WHAT THE TASK REQUIRES:
In the data that follows, every line containing the word "glasses" should be returned.

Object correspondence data
==================================================
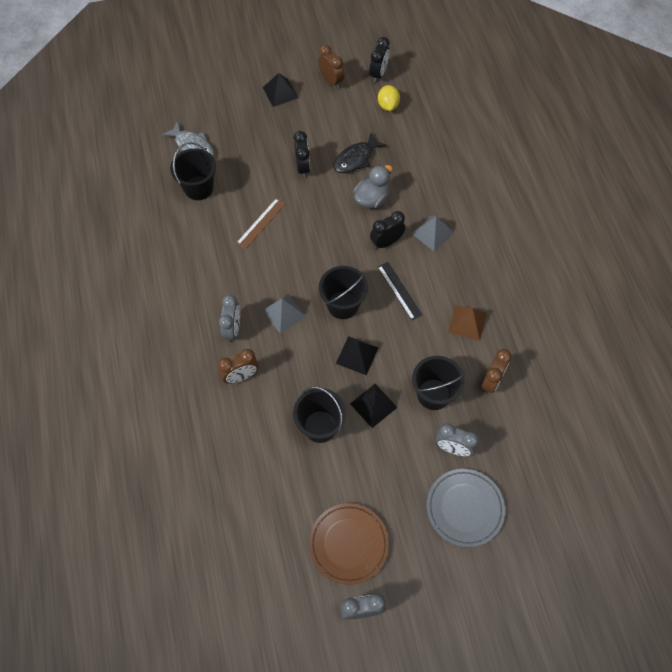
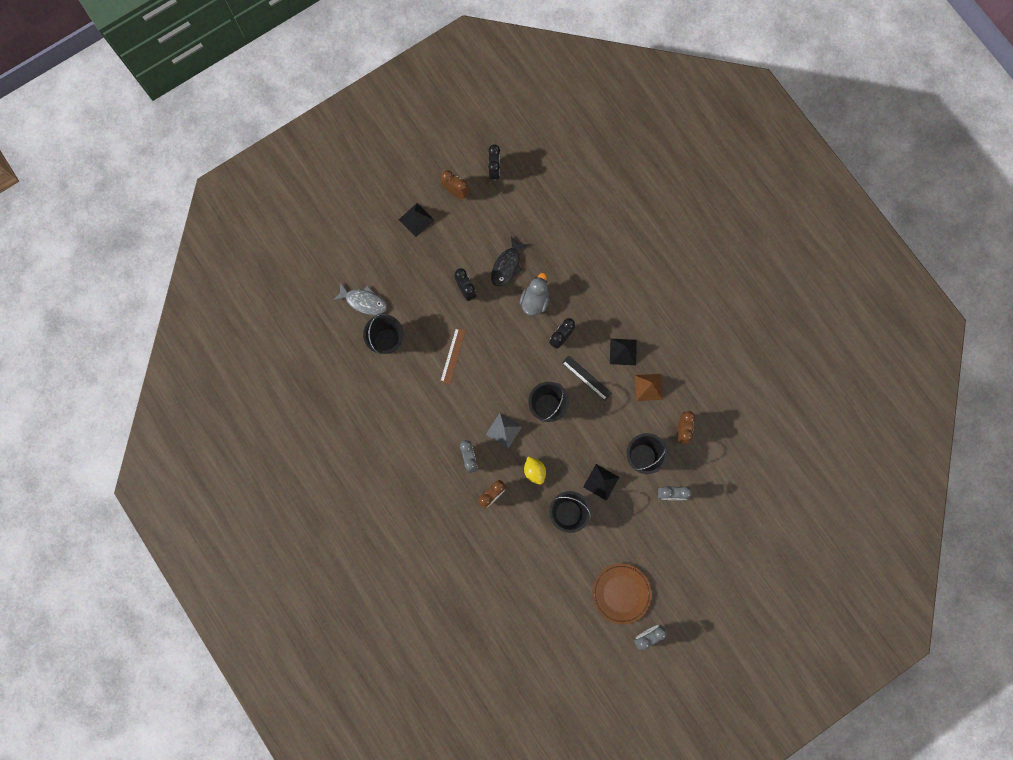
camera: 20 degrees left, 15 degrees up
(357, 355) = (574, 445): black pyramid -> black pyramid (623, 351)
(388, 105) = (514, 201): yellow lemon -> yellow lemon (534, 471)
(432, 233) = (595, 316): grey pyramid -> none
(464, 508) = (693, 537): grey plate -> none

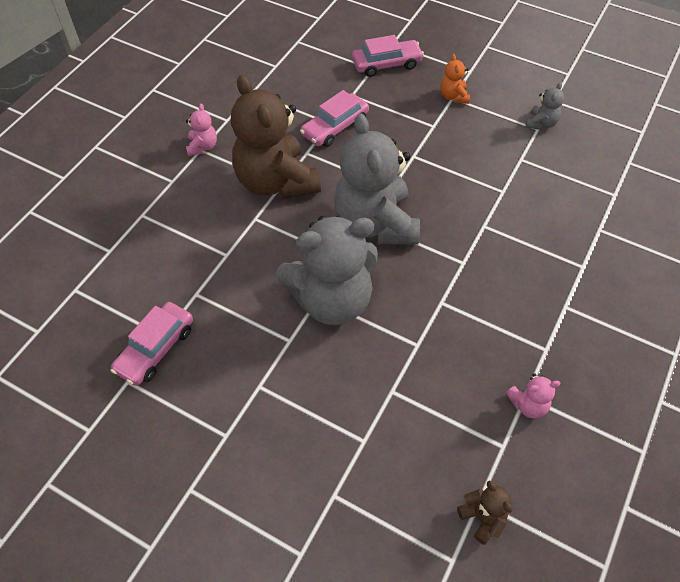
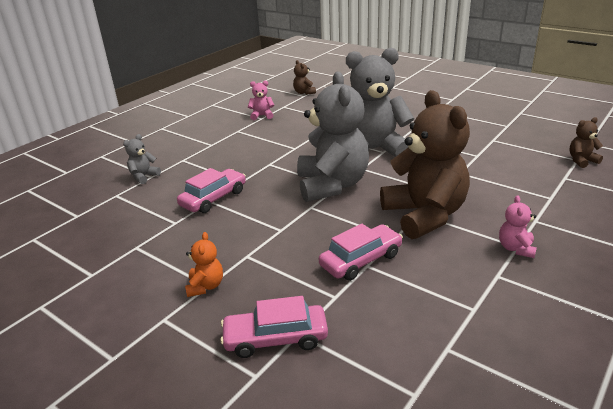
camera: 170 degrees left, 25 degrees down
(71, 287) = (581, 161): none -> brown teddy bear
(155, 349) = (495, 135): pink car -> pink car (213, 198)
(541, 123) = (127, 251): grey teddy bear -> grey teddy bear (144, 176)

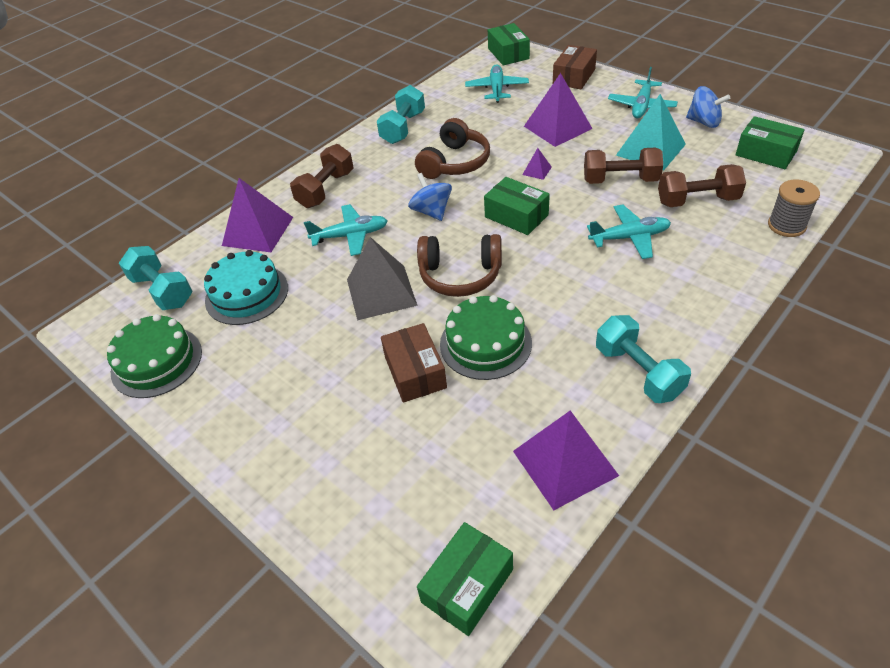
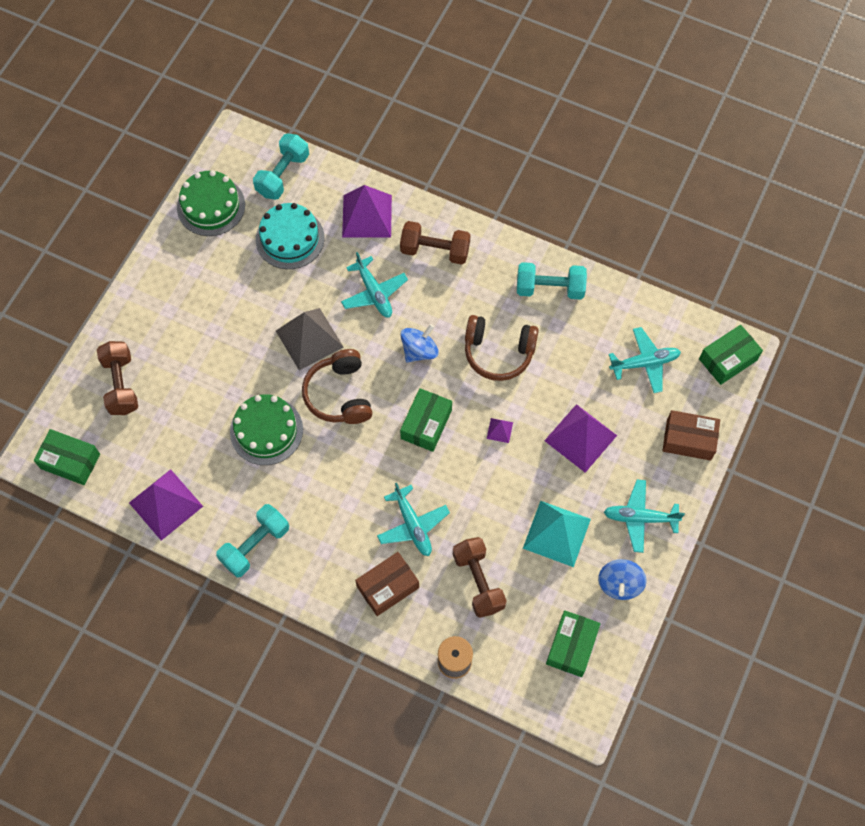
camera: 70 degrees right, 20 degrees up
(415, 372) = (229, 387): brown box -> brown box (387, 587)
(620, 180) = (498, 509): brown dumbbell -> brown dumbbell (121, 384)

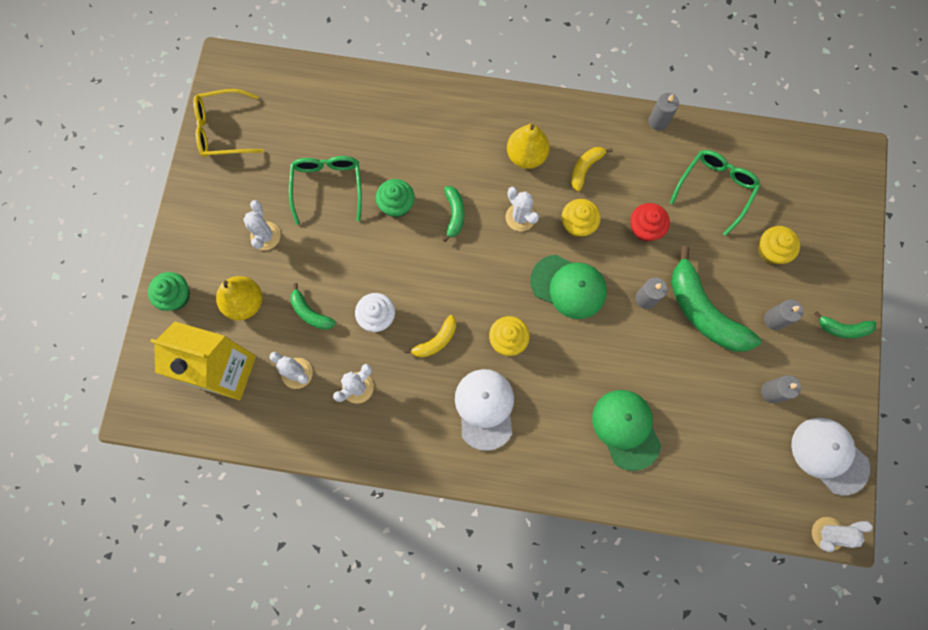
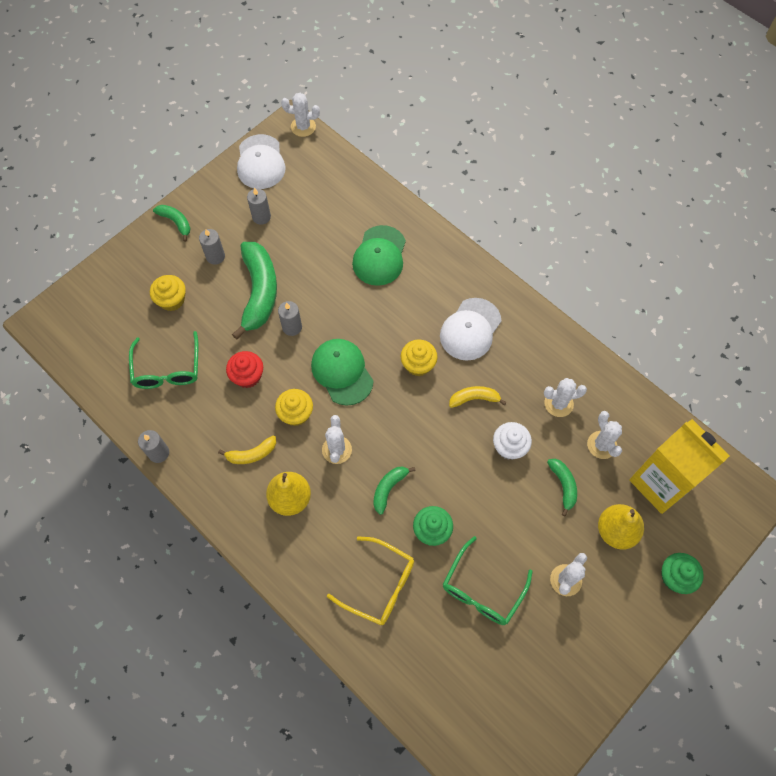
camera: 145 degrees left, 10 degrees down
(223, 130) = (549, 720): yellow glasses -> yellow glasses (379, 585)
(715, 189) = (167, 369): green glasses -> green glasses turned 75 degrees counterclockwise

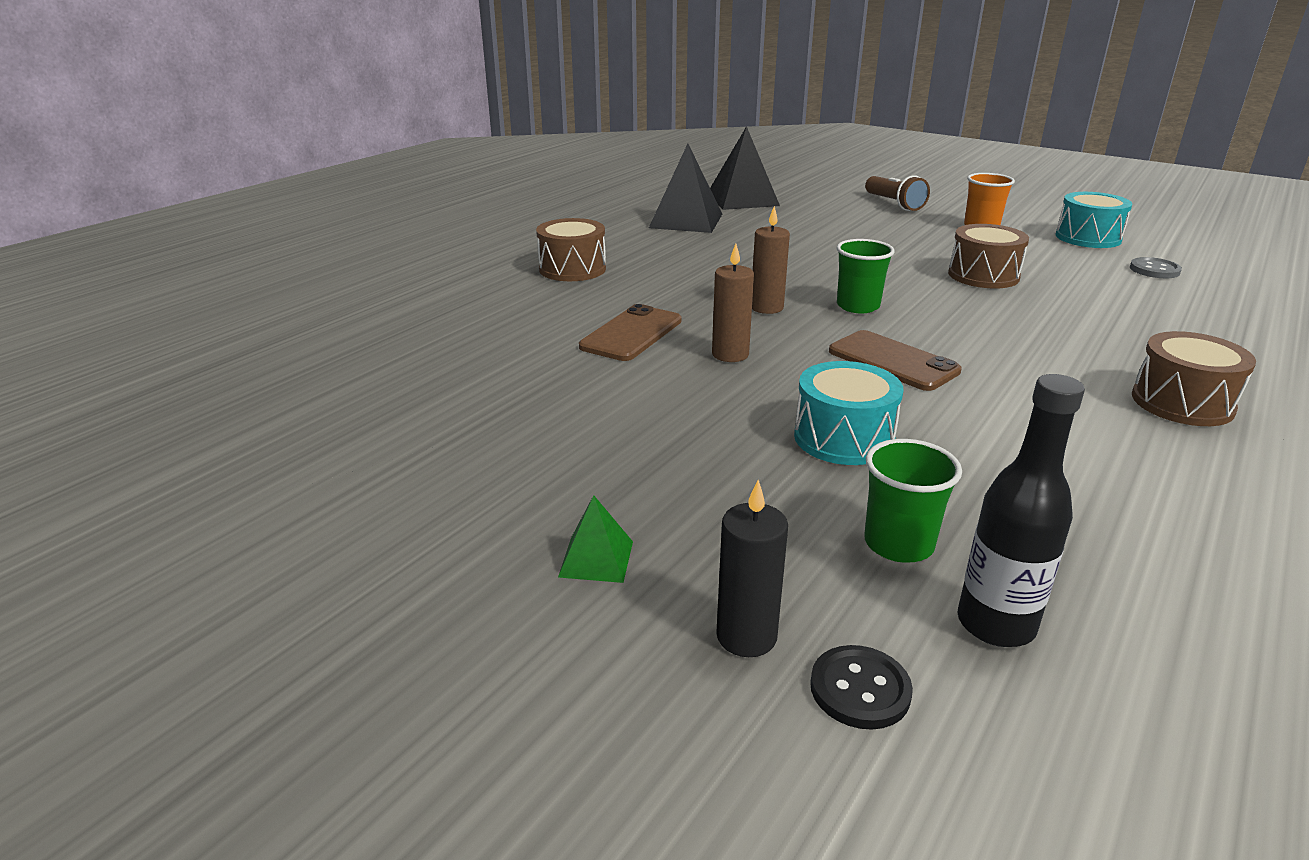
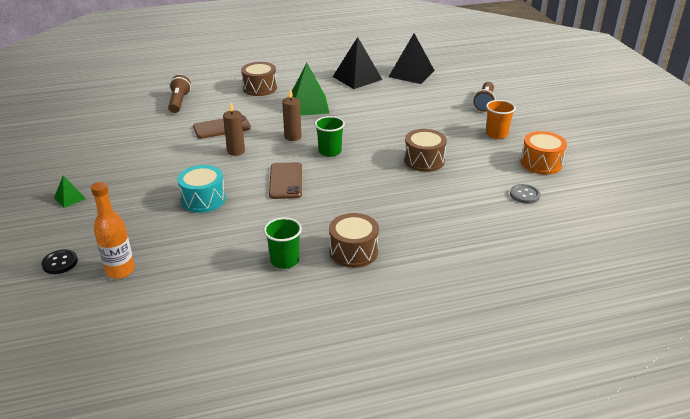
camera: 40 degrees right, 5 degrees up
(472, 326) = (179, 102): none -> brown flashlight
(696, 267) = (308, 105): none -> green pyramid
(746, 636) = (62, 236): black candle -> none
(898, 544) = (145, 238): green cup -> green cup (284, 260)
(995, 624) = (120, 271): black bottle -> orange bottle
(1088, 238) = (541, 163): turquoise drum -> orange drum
==================================================
SOLUTION BELOW:
(223, 130) = (549, 720): yellow glasses -> yellow glasses (379, 585)
(715, 189) = (167, 369): green glasses -> green glasses turned 75 degrees counterclockwise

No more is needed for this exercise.